*** Opening of Input ***
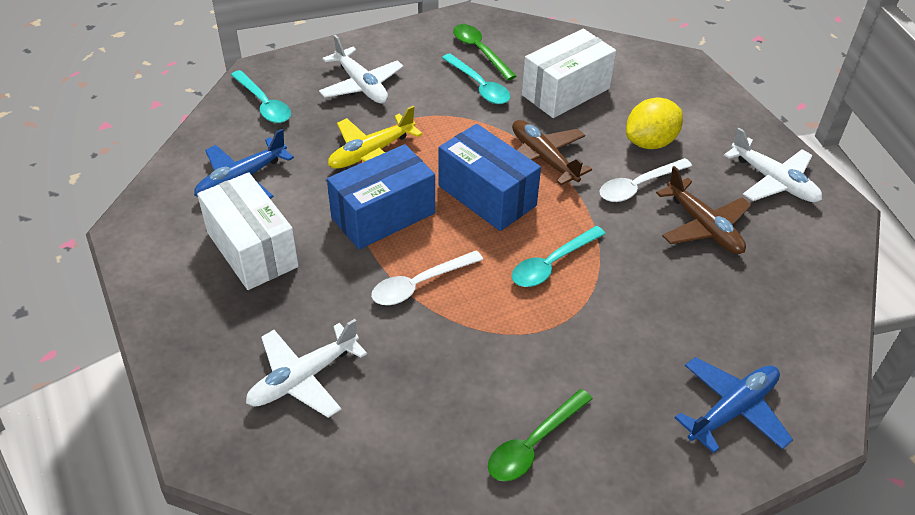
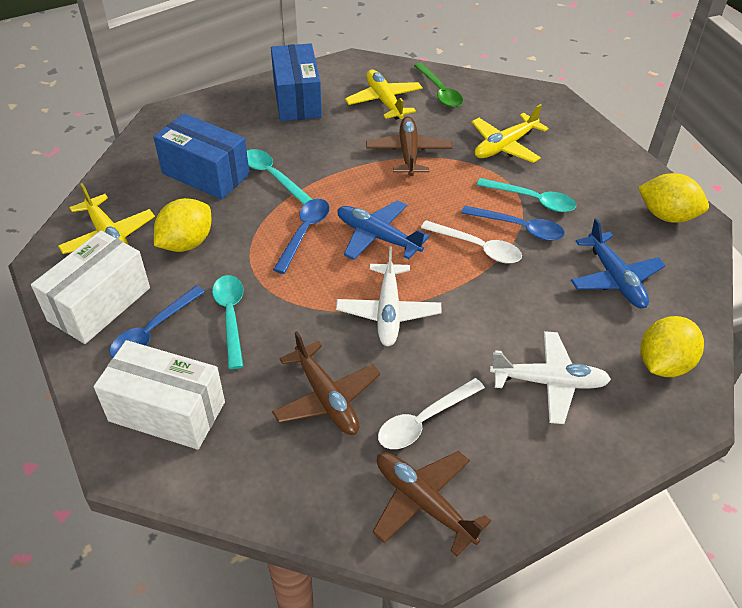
blue spoon: 0 -> 3
brown plane: 2 -> 3
green spoon: 2 -> 1
white plane: 3 -> 2
yellow lemon: 1 -> 3
yellow plane: 1 -> 3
*** Close of Input ***
-- What is needed --
In the lines above, find each one with "plane" and list it.

-- Task result --
brown plane: 2 -> 3
white plane: 3 -> 2
yellow plane: 1 -> 3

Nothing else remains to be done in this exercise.